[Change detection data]
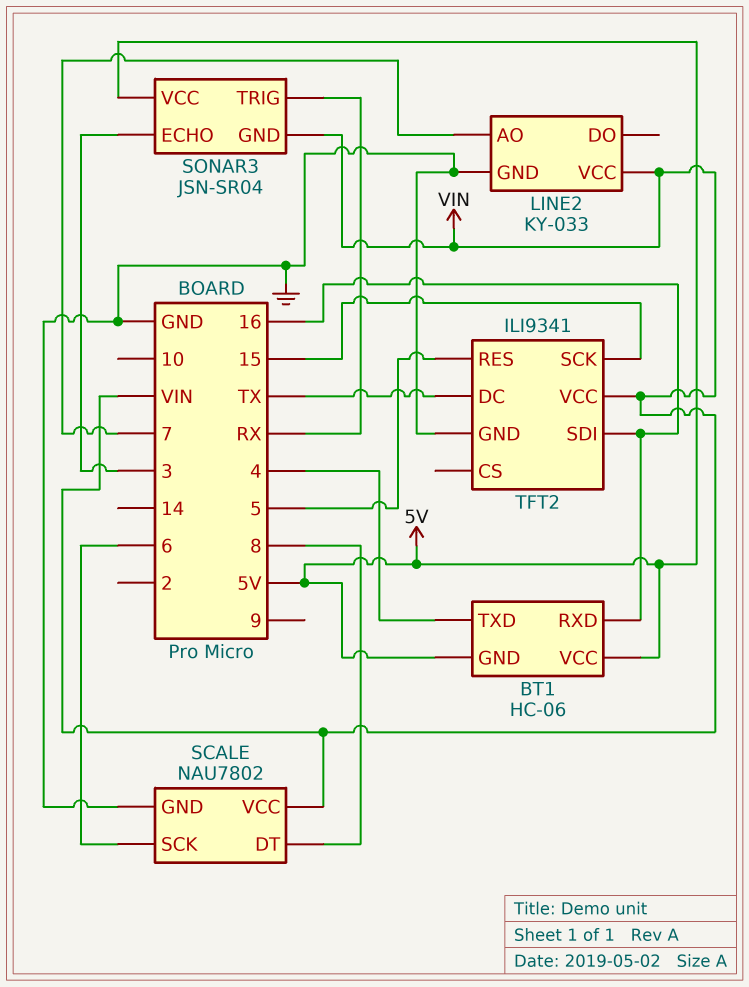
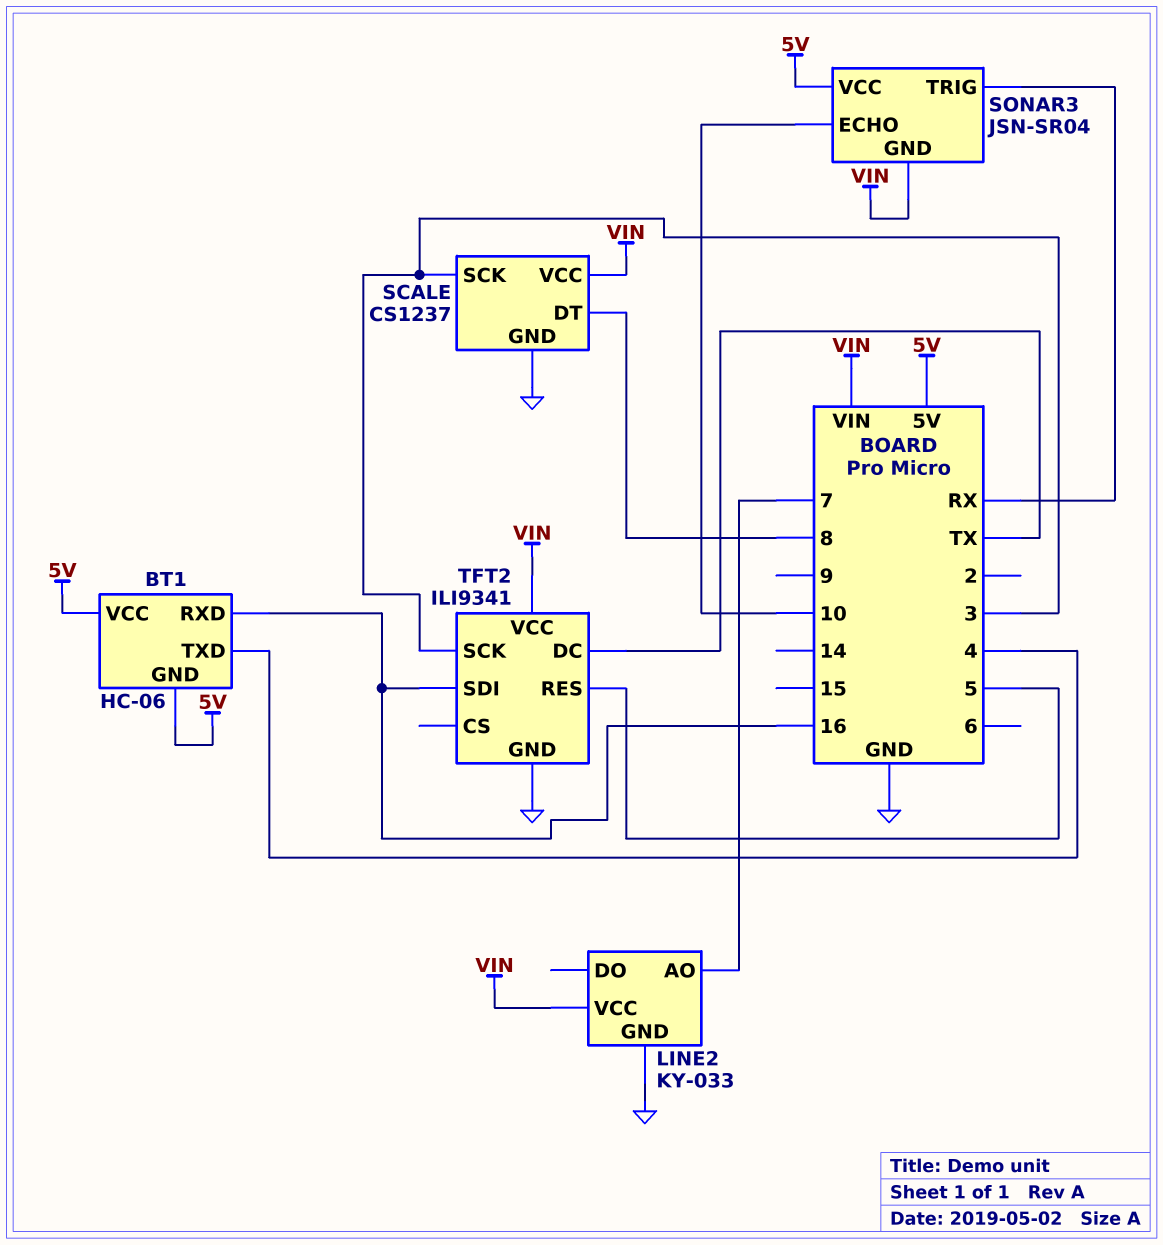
SCALE: NAU7802 -> CS1237
SCALE pin SCK: 6 -> 3
SONAR3 pin ECHO: 3 -> 10
TFT2 pin SCK: 15 -> 3

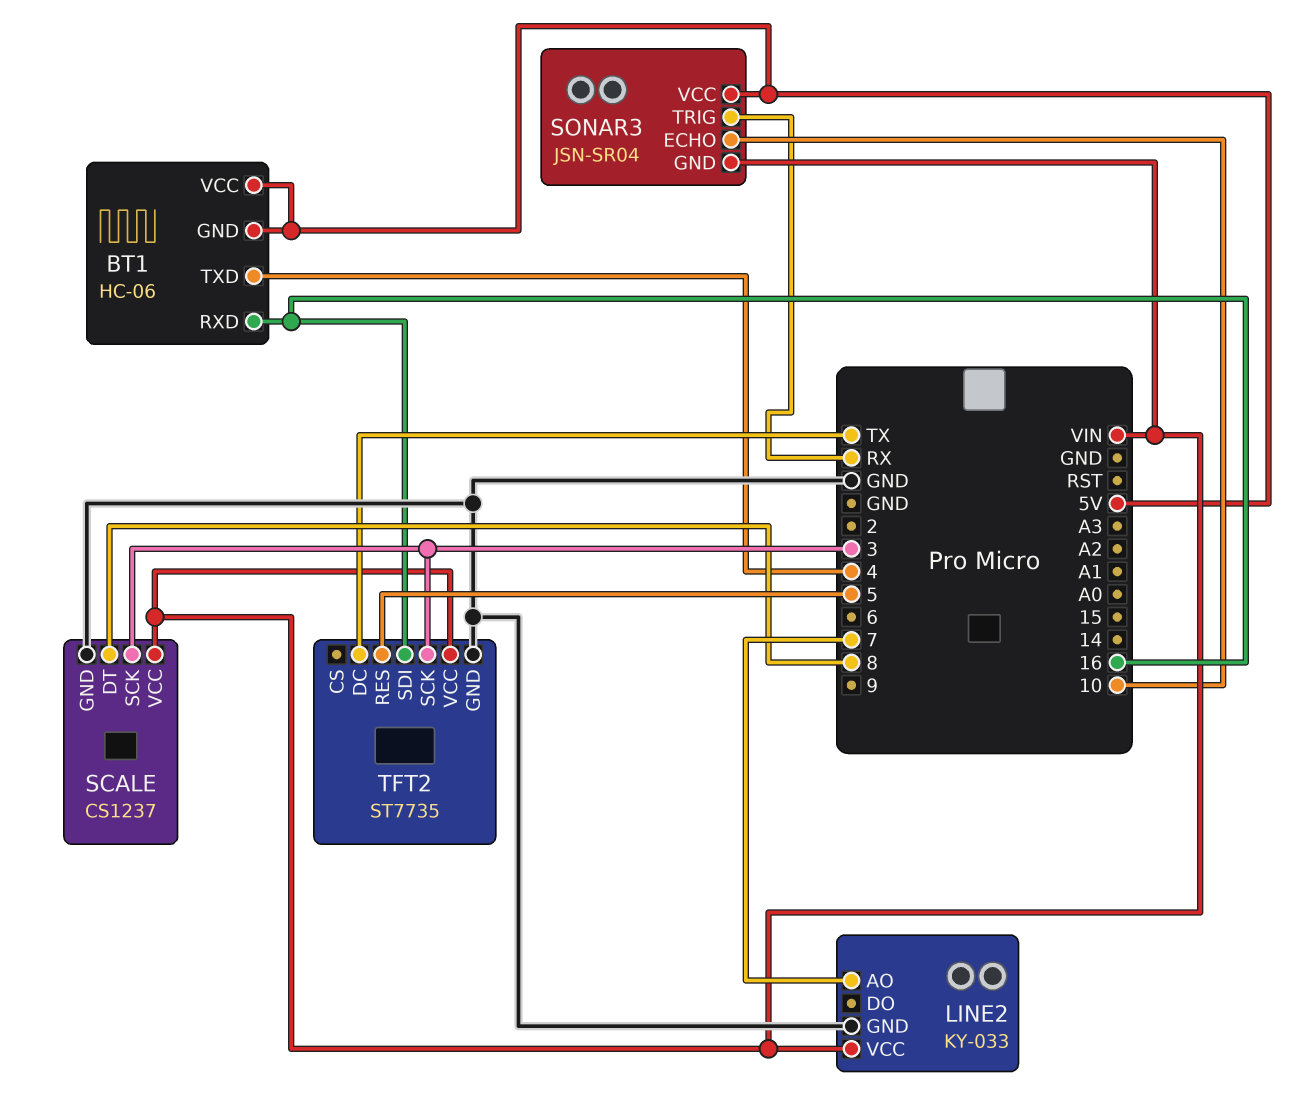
TFT2: ILI9341 -> ST7735

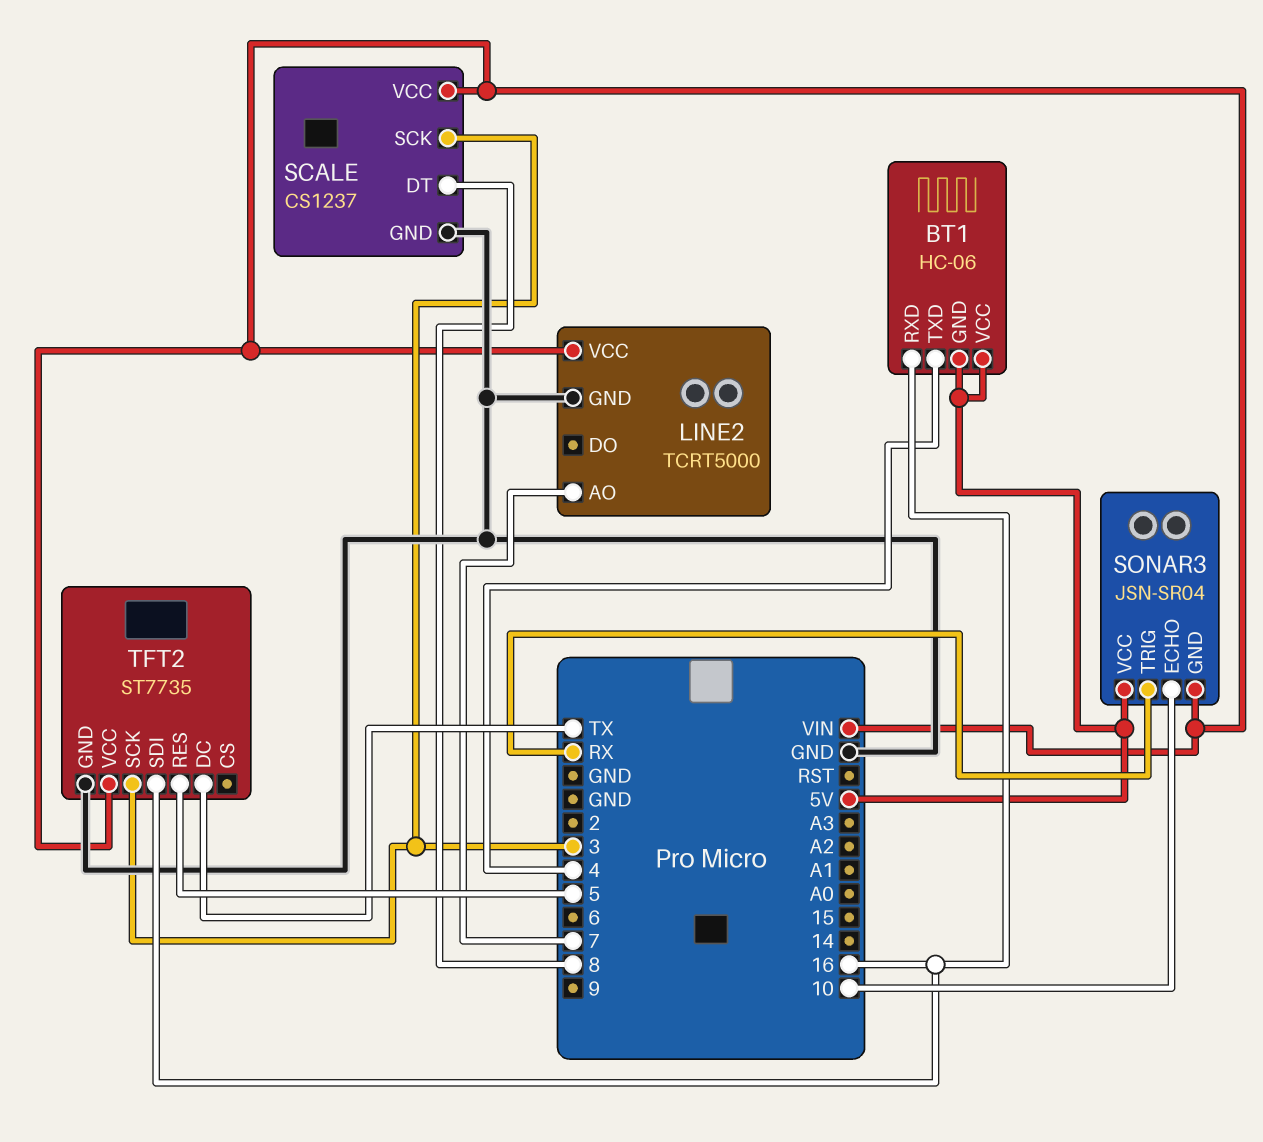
LINE2: KY-033 -> TCRT5000

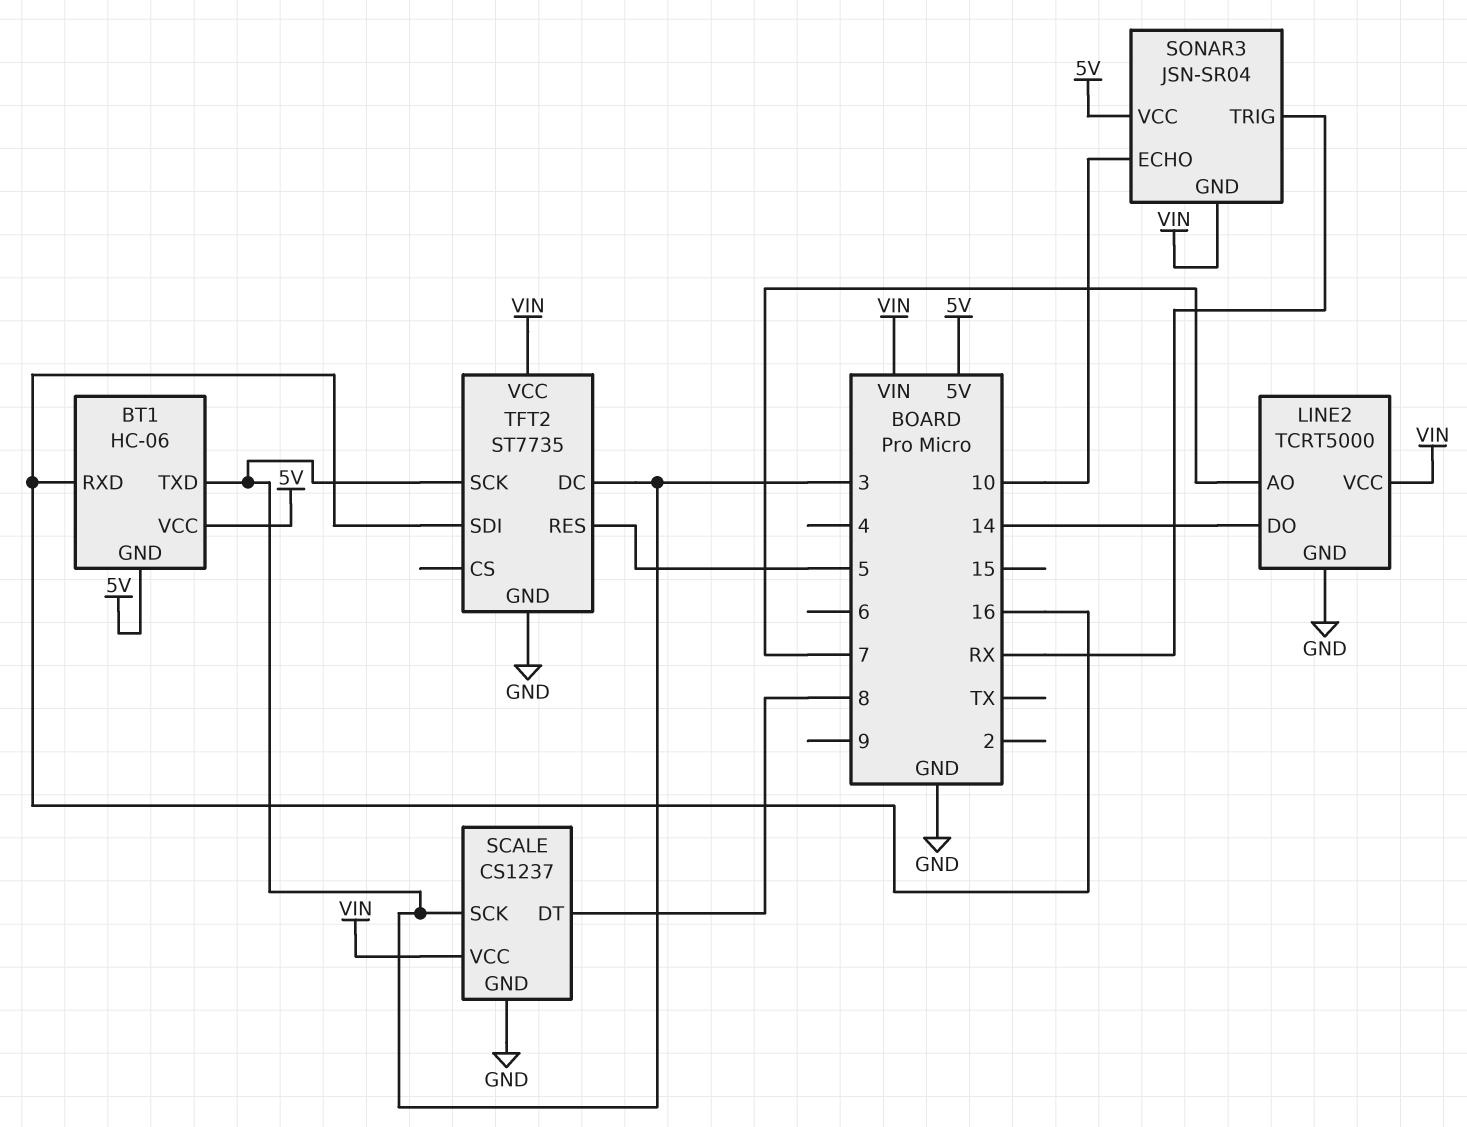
BT1 pin TXD: 4 -> 3
LINE2 pin DO: none -> 14
TFT2 pin DC: TX -> 3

### [Assignment]
Determine how many lines in the records contain "SCALE", and reply with the number only.

### [Exercise output]
2